> [Tarea escrita]:
Presenta las líneas de todos los registros como una lista numerada y omite las líneas en blanco.
--- Registros de entrada ---
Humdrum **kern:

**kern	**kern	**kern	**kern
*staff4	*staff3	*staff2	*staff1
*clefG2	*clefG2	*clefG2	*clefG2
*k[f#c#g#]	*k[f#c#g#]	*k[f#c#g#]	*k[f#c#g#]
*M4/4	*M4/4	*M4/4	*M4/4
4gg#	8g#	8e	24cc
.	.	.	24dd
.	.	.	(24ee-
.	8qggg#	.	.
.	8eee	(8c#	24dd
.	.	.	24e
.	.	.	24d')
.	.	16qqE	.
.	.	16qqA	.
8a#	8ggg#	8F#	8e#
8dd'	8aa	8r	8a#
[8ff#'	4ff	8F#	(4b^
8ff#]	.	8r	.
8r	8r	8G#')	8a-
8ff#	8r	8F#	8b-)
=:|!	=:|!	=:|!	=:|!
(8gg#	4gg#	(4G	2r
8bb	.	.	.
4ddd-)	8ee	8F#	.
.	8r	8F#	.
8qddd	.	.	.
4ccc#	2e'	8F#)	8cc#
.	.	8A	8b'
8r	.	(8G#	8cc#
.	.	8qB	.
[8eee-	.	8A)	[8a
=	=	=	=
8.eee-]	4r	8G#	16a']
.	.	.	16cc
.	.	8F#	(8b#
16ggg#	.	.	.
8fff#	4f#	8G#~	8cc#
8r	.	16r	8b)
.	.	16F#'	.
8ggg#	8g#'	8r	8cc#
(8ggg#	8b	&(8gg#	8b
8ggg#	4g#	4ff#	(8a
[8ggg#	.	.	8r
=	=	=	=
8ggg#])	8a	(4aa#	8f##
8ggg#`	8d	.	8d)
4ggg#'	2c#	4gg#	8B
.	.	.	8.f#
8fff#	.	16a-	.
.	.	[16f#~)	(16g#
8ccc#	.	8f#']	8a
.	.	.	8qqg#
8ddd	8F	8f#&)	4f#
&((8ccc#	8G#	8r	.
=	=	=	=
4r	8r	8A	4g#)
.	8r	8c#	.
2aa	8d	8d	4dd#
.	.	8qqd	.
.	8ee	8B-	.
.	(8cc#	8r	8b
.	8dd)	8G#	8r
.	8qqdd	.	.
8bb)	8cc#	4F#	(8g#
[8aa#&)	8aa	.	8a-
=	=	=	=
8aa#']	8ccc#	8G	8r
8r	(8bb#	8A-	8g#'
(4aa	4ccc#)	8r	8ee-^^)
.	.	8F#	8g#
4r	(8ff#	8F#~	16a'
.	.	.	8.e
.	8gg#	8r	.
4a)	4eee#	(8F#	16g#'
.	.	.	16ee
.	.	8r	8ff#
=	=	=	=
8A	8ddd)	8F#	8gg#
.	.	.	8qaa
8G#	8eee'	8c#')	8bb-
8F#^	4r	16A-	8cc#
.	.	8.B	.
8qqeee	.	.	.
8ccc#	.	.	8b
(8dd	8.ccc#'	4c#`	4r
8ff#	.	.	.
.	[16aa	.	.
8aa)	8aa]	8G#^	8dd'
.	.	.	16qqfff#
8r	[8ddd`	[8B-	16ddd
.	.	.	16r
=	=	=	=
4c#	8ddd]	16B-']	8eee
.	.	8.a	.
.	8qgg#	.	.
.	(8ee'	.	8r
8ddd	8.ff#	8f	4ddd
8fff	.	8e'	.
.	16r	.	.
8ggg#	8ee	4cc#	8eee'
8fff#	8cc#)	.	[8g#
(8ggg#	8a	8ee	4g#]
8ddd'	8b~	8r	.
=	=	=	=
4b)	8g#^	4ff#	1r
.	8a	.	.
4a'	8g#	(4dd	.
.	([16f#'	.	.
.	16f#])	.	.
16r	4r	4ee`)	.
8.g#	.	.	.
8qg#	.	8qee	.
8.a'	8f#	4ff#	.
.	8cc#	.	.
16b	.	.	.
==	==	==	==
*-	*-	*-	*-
---
> [Respuesta del ejercicio]:
1. Humdrum **kern:
2. **kern	**kern	**kern	**kern
3. *staff4	*staff3	*staff2	*staff1
4. *clefG2	*clefG2	*clefG2	*clefG2
5. *k[f#c#g#]	*k[f#c#g#]	*k[f#c#g#]	*k[f#c#g#]
6. *M4/4	*M4/4	*M4/4	*M4/4
7. 4gg#	8g#	8e	24cc
8. .	.	.	24dd
9. .	.	.	(24ee-
10. .	8qggg#	.	.
11. .	8eee	(8c#	24dd
12. .	.	.	24e
13. .	.	.	24d')
14. .	.	16qqE	.
15. .	.	16qqA	.
16. 8a#	8ggg#	8F#	8e#
17. 8dd'	8aa	8r	8a#
18. [8ff#'	4ff	8F#	(4b^
19. 8ff#]	.	8r	.
20. 8r	8r	8G#')	8a-
21. 8ff#	8r	8F#	8b-)
22. =:|!	=:|!	=:|!	=:|!
23. (8gg#	4gg#	(4G	2r
24. 8bb	.	.	.
25. 4ddd-)	8ee	8F#	.
26. .	8r	8F#	.
27. 8qddd	.	.	.
28. 4ccc#	2e'	8F#)	8cc#
29. .	.	8A	8b'
30. 8r	.	(8G#	8cc#
31. .	.	8qB	.
32. [8eee-	.	8A)	[8a
33. =	=	=	=
34. 8.eee-]	4r	8G#	16a']
35. .	.	.	16cc
36. .	.	8F#	(8b#
37. 16ggg#	.	.	.
38. 8fff#	4f#	8G#~	8cc#
39. 8r	.	16r	8b)
40. .	.	16F#'	.
41. 8ggg#	8g#'	8r	8cc#
42. (8ggg#	8b	&(8gg#	8b
43. 8ggg#	4g#	4ff#	(8a
44. [8ggg#	.	.	8r
45. =	=	=	=
46. 8ggg#])	8a	(4aa#	8f##
47. 8ggg#`	8d	.	8d)
48. 4ggg#'	2c#	4gg#	8B
49. .	.	.	8.f#
50. 8fff#	.	16a-	.
51. .	.	[16f#~)	(16g#
52. 8ccc#	.	8f#']	8a
53. .	.	.	8qqg#
54. 8ddd	8F	8f#&)	4f#
55. &((8ccc#	8G#	8r	.
56. =	=	=	=
57. 4r	8r	8A	4g#)
58. .	8r	8c#	.
59. 2aa	8d	8d	4dd#
60. .	.	8qqd	.
61. .	8ee	8B-	.
62. .	(8cc#	8r	8b
63. .	8dd)	8G#	8r
64. .	8qqdd	.	.
65. 8bb)	8cc#	4F#	(8g#
66. [8aa#&)	8aa	.	8a-
67. =	=	=	=
68. 8aa#']	8ccc#	8G	8r
69. 8r	(8bb#	8A-	8g#'
70. (4aa	4ccc#)	8r	8ee-^^)
71. .	.	8F#	8g#
72. 4r	(8ff#	8F#~	16a'
73. .	.	.	8.e
74. .	8gg#	8r	.
75. 4a)	4eee#	(8F#	16g#'
76. .	.	.	16ee
77. .	.	8r	8ff#
78. =	=	=	=
79. 8A	8ddd)	8F#	8gg#
80. .	.	.	8qaa
81. 8G#	8eee'	8c#')	8bb-
82. 8F#^	4r	16A-	8cc#
83. .	.	8.B	.
84. 8qqeee	.	.	.
85. 8ccc#	.	.	8b
86. (8dd	8.ccc#'	4c#`	4r
87. 8ff#	.	.	.
88. .	[16aa	.	.
89. 8aa)	8aa]	8G#^	8dd'
90. .	.	.	16qqfff#
91. 8r	[8ddd`	[8B-	16ddd
92. .	.	.	16r
93. =	=	=	=
94. 4c#	8ddd]	16B-']	8eee
95. .	.	8.a	.
96. .	8qgg#	.	.
97. .	(8ee'	.	8r
98. 8ddd	8.ff#	8f	4ddd
99. 8fff	.	8e'	.
100. .	16r	.	.
101. 8ggg#	8ee	4cc#	8eee'
102. 8fff#	8cc#)	.	[8g#
103. (8ggg#	8a	8ee	4g#]
104. 8ddd'	8b~	8r	.
105. =	=	=	=
106. 4b)	8g#^	4ff#	1r
107. .	8a	.	.
108. 4a'	8g#	(4dd	.
109. .	([16f#'	.	.
110. .	16f#])	.	.
111. 16r	4r	4ee`)	.
112. 8.g#	.	.	.
113. 8qg#	.	8qee	.
114. 8.a'	8f#	4ff#	.
115. .	8cc#	.	.
116. 16b	.	.	.
117. ==	==	==	==
118. *-	*-	*-	*-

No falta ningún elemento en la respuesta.